__Task details__
Could you copy every record below word for word, leaving out the pictures?

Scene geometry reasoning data

= Beginning of Section =

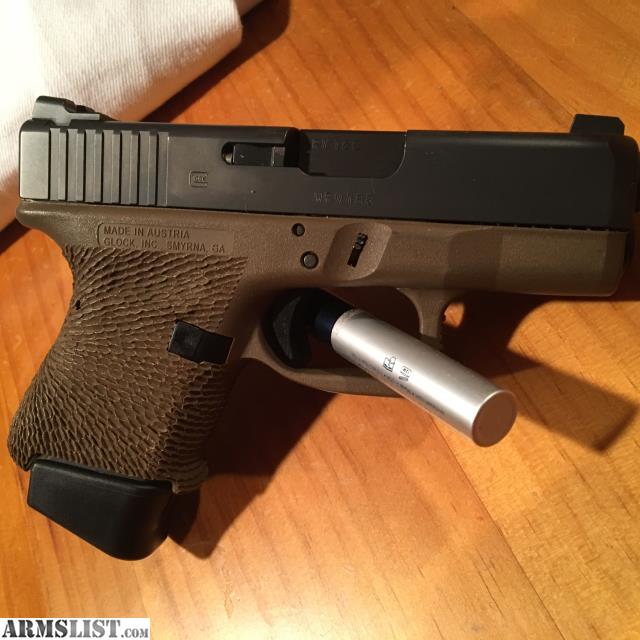
You are a GUI agent. You are given a task and a screenshot of the screen. Output one action in this format:
    pyautogui.click(x=<x>, y=<y>)
    Task: Click on the wooden tabletop
    
    Given the screenshot: What is the action you would take?
    pyautogui.click(x=419, y=516)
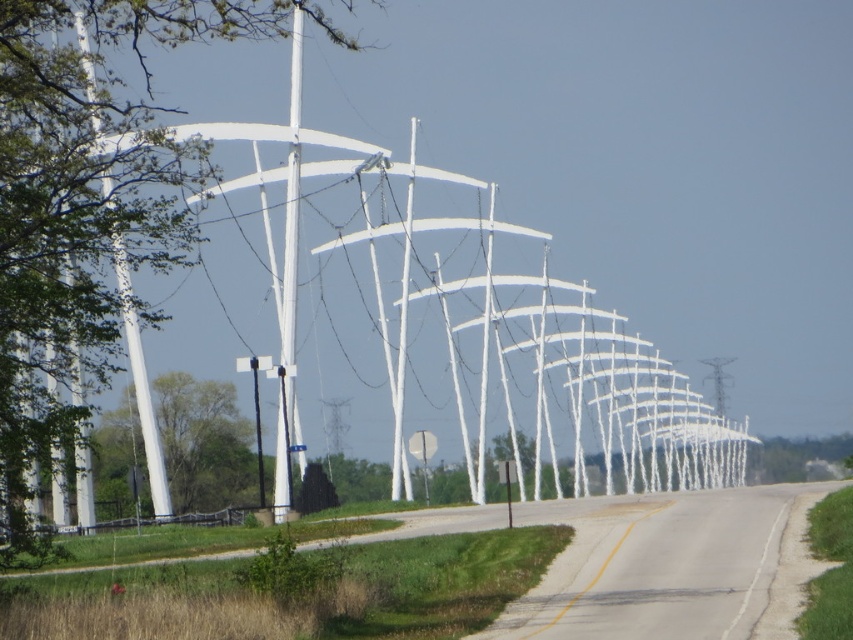
You are a cyclist approaching the yellow painted line at center on a rural road. There is a green leafy tree at left nearby. Which side of the road should you stay on to avoid the tree?

The green leafy tree at left is positioned on the left side of the yellow painted line at center. As a cyclist, you should stay on the right side of the yellow painted line at center to avoid the tree.

You are driving along the rural road and notice a green leafy tree at left and a white glossy pole at center. Which object would appear closer to you as you look ahead?

The green leafy tree at left appears closer because it is in front of the white glossy pole at center, meaning it is nearer to your viewpoint.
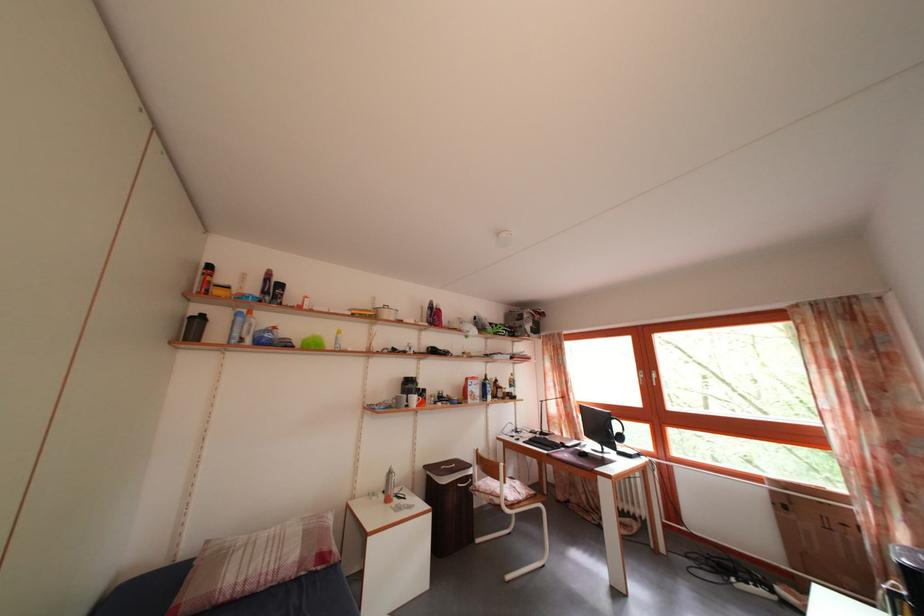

= End of Section =

__Result of the exercise__
You are a GUI agent. You are given a task and a screenshot of the screen. Output one action in this format:
    pyautogui.click(x=<x>, y=<y>)
    Task: Click on the wooden tabletop
    
    Given the screenshot: What is the action you would take?
    pyautogui.click(x=419, y=516)
You are a cyclist approaching the yellow painted line at center on a rural road. There is a green leafy tree at left nearby. Which side of the road should you stay on to avoid the tree?

The green leafy tree at left is positioned on the left side of the yellow painted line at center. As a cyclist, you should stay on the right side of the yellow painted line at center to avoid the tree.

You are driving along the rural road and notice a green leafy tree at left and a white glossy pole at center. Which object would appear closer to you as you look ahead?

The green leafy tree at left appears closer because it is in front of the white glossy pole at center, meaning it is nearer to your viewpoint.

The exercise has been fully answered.